## Instructions for the task
Take the line that contains "[(519,278),(513,276),(505,299),(519,304),(519,278)]" and every line below it to the end of the entries, and give them again exactly, leaving out any pictures.

.....

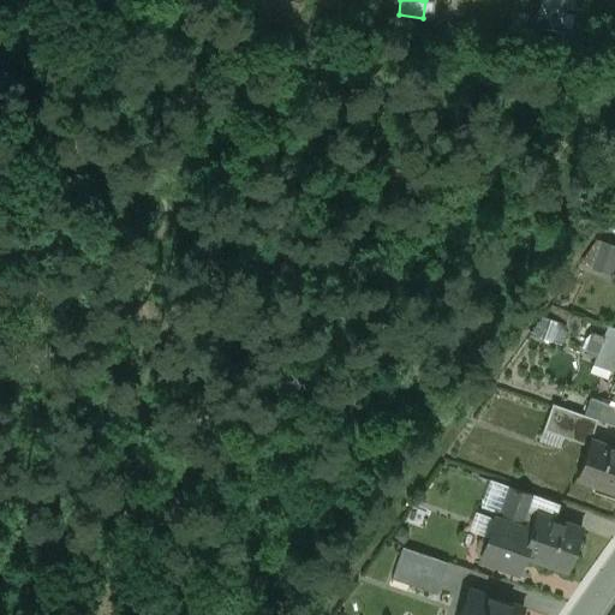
[(613,275),(614,269),(614,244),(602,239),(592,268),(613,275)]
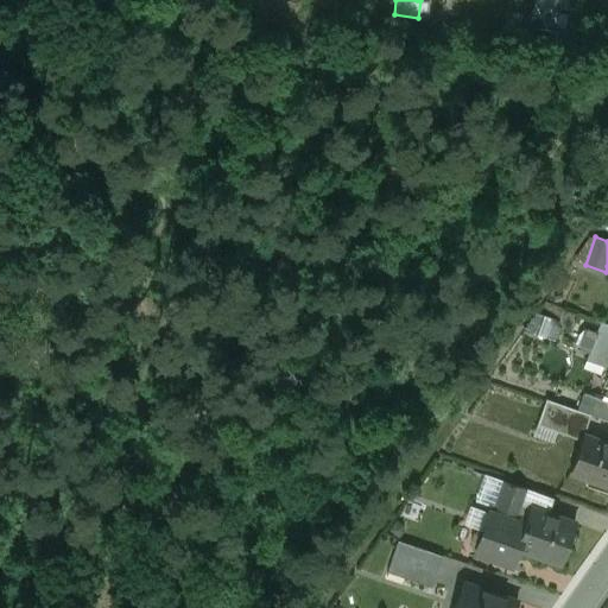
[(543,322),(533,318),(525,331),(538,336),(543,322)]
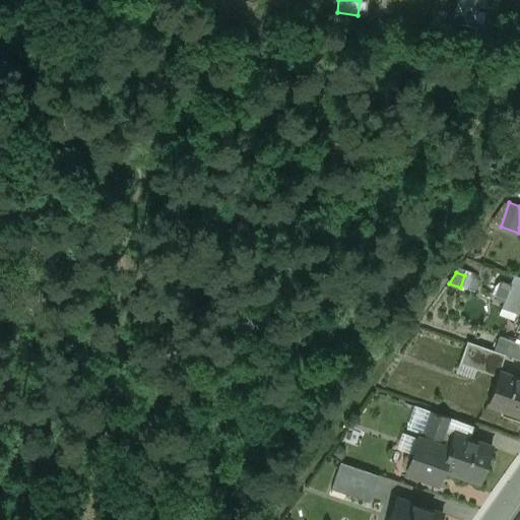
[(519,278),(513,276),(505,299),(519,304),(519,278)]
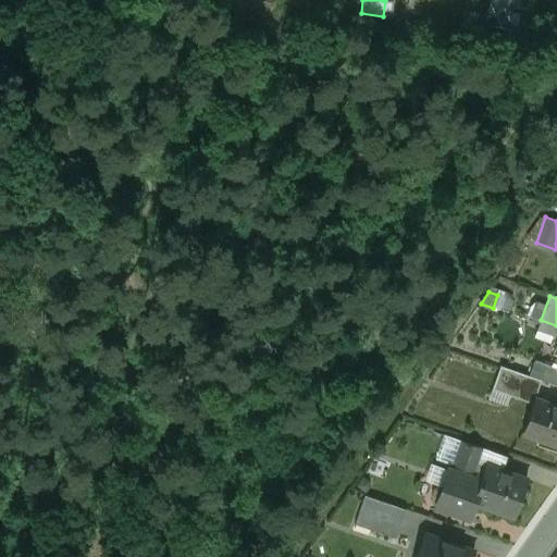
[(534,366),(523,361),(515,362),(511,371),(530,376),(534,366)]
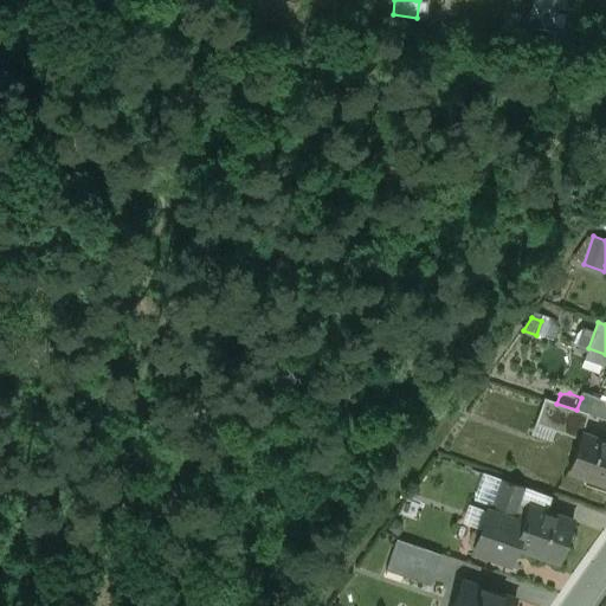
[(605,400),(582,393),(581,398),(577,410),(585,413),(605,420),(605,400)]
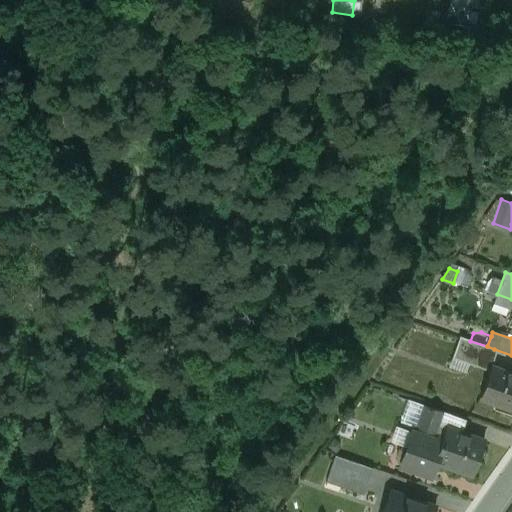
[(470,341),(460,337),(452,359),(486,371),(494,349),(487,346),(470,341)]
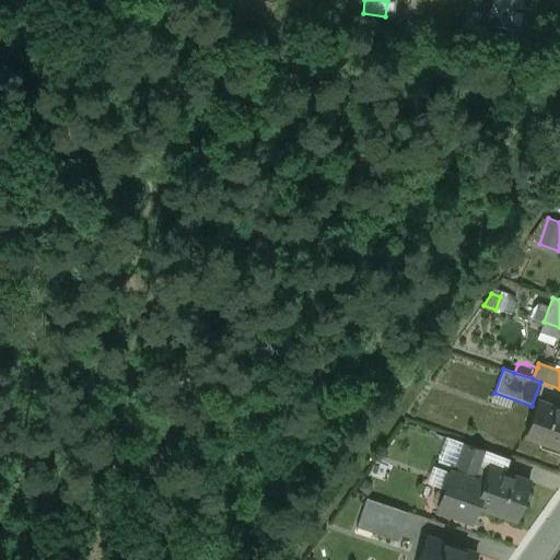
[(559,409),(538,401),(525,436),(545,443),(545,442),(559,446),(559,409)]
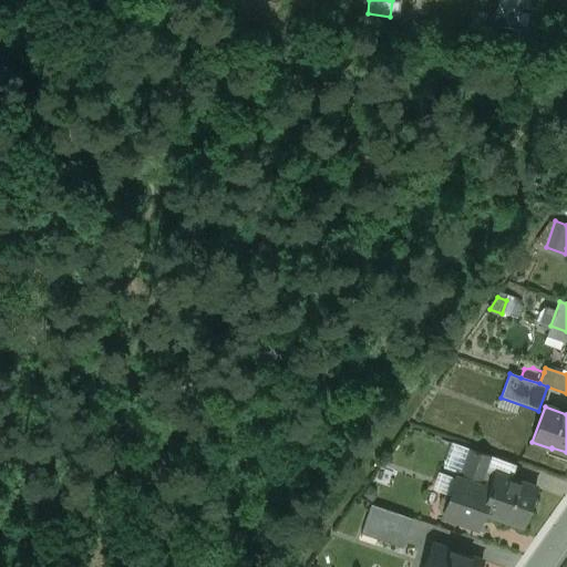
[(446,466),(460,470),(466,446),(453,443),(446,466)]
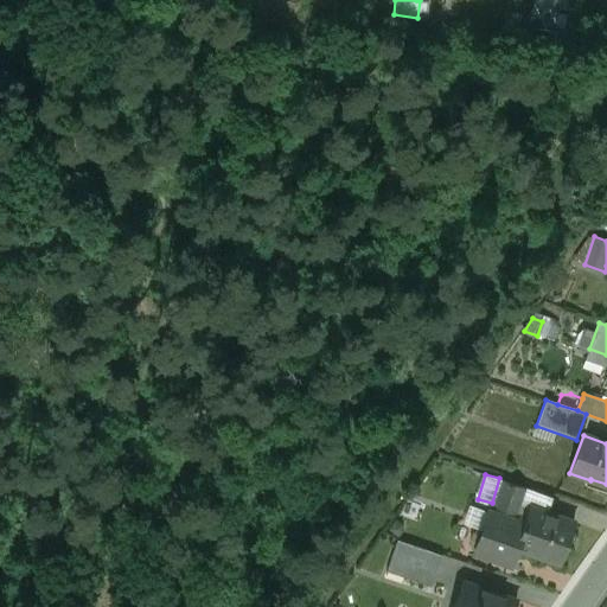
[(526,490),(503,481),(493,508),(517,516),(526,490)]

.....

## Worked solution
[(519,278),(513,276),(505,299),(519,304),(519,278)]
[(534,366),(523,361),(515,362),(511,371),(530,376),(534,366)]
[(605,400),(582,393),(581,398),(577,410),(585,413),(605,420),(605,400)]
[(470,341),(460,337),(452,359),(486,371),(494,349),(487,346),(470,341)]
[(559,409),(538,401),(525,436),(545,443),(545,442),(559,446),(559,409)]
[(446,466),(460,470),(466,446),(453,443),(446,466)]
[(526,490),(503,481),(493,508),(517,516),(526,490)]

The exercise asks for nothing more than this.